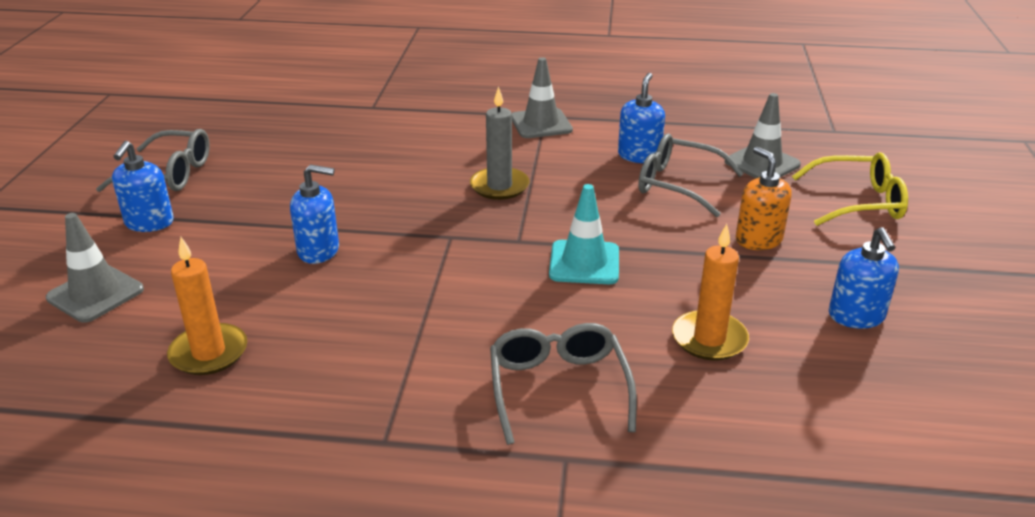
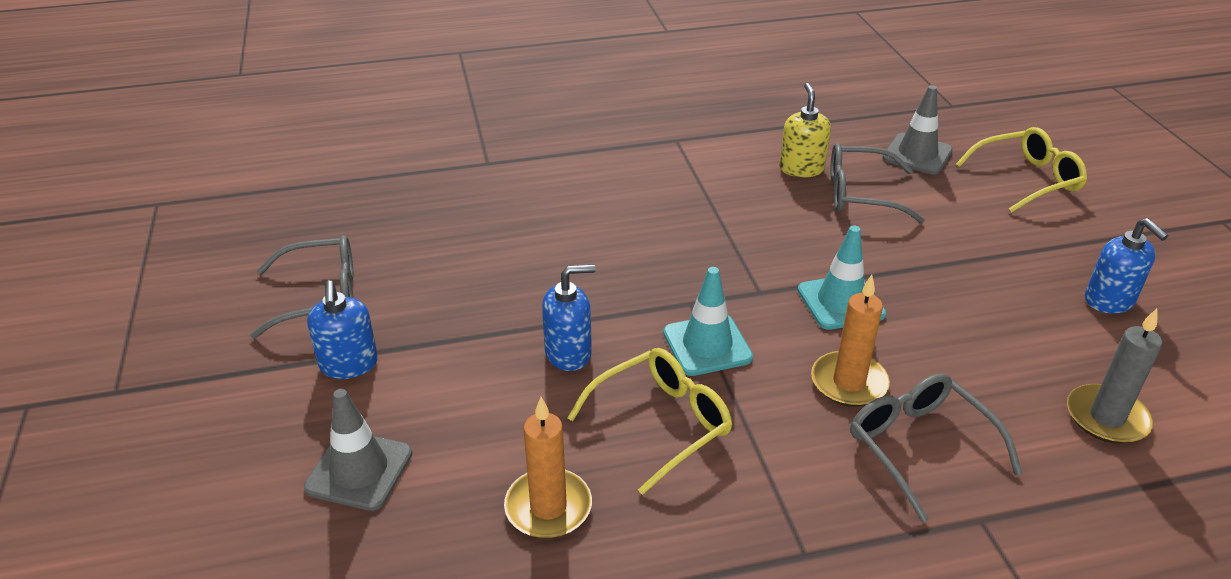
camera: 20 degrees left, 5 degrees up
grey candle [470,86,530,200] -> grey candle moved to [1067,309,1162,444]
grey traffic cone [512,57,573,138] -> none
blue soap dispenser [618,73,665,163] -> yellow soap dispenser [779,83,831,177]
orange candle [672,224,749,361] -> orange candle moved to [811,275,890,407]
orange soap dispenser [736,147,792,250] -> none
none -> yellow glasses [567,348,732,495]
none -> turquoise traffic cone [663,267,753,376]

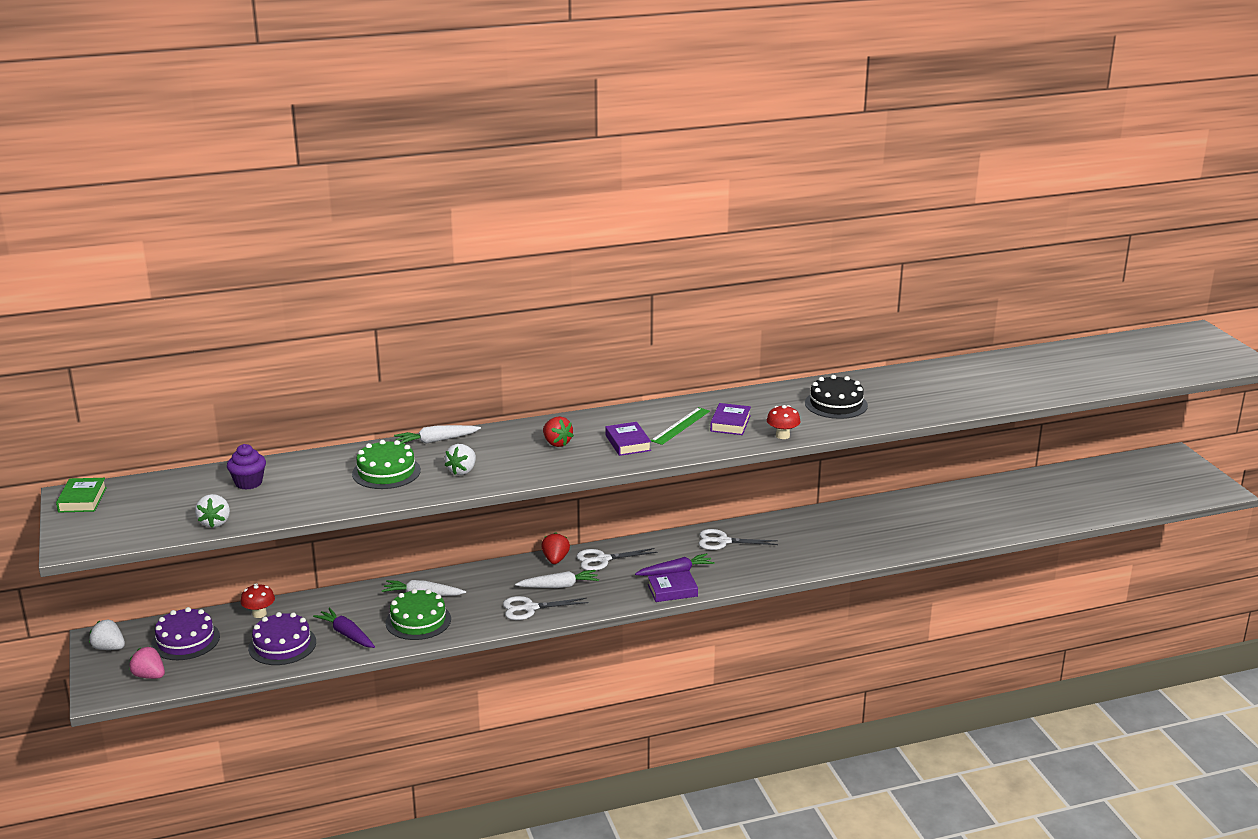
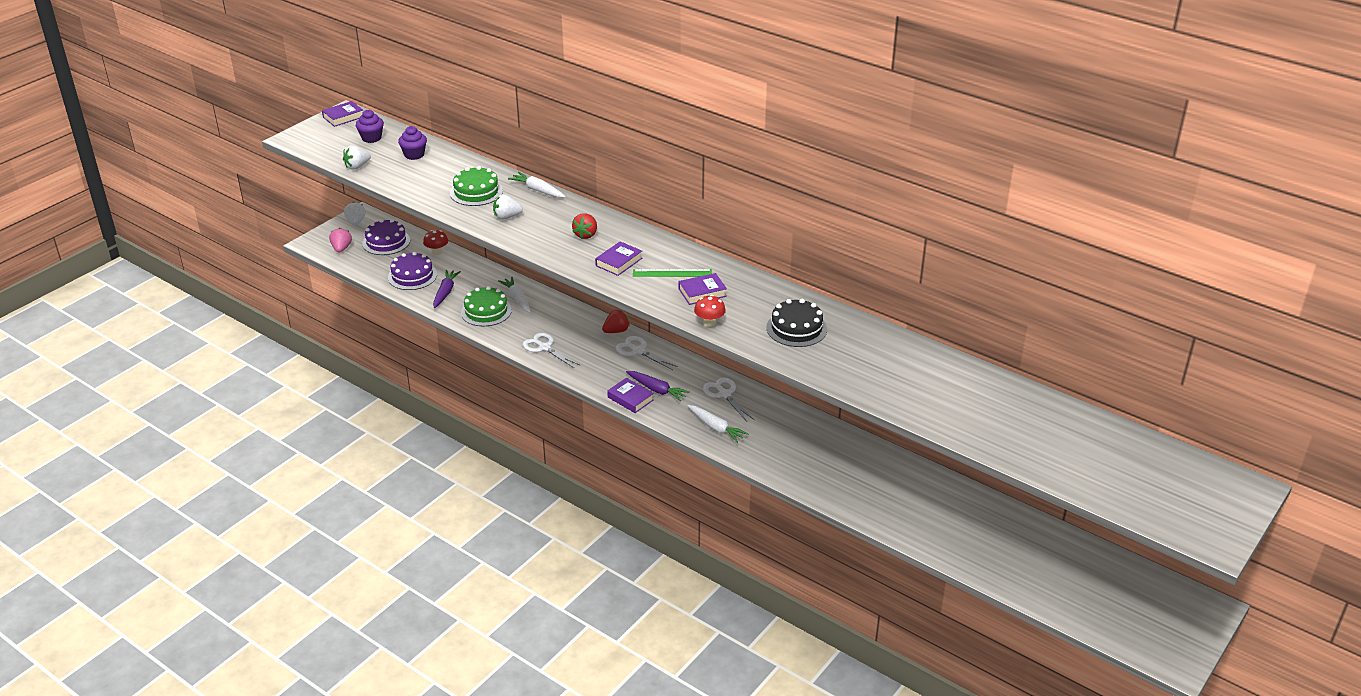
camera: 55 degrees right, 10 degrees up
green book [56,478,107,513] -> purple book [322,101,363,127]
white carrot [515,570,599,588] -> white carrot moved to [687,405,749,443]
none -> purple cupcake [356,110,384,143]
***
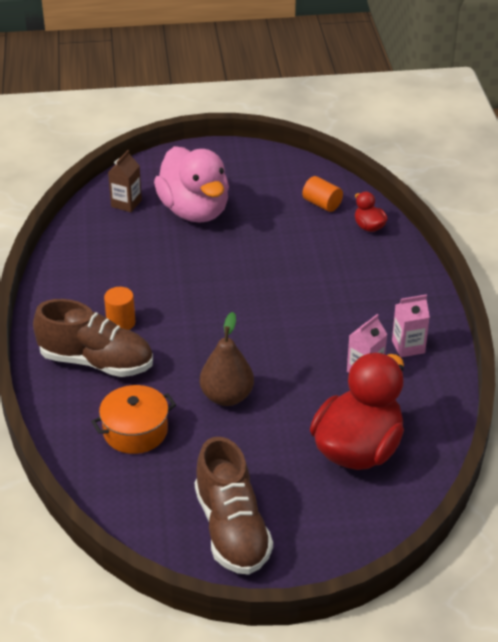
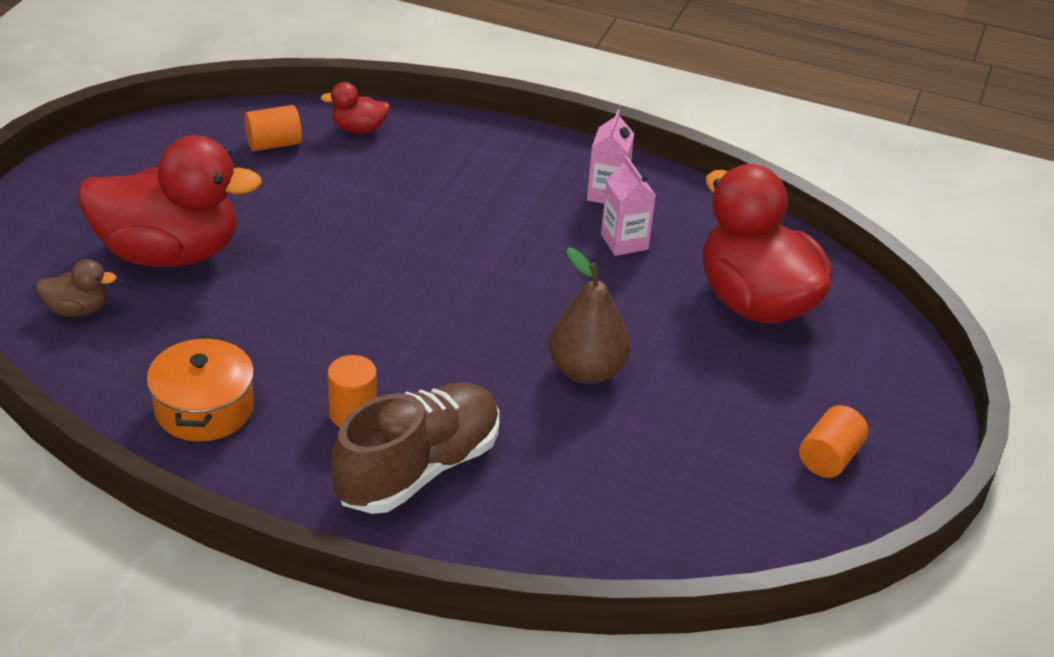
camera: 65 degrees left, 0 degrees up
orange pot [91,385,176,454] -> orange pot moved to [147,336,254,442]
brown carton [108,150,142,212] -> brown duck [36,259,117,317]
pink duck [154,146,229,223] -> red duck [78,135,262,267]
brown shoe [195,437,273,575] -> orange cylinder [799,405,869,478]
***
* **Exercise aim**:
Nothing but the lines above from the one that has "orange candle [672,224,749,361]" down to the one that has "none -> purple cupcake [356,110,384,143]" belongs in the answer, copied exactly, without pictures.

* **Answer to the exercise**:
orange candle [672,224,749,361] -> orange candle moved to [811,275,890,407]
orange soap dispenser [736,147,792,250] -> none
none -> yellow glasses [567,348,732,495]
none -> turquoise traffic cone [663,267,753,376]

camera: 55 degrees right, 10 degrees up
green book [56,478,107,513] -> purple book [322,101,363,127]
white carrot [515,570,599,588] -> white carrot moved to [687,405,749,443]
none -> purple cupcake [356,110,384,143]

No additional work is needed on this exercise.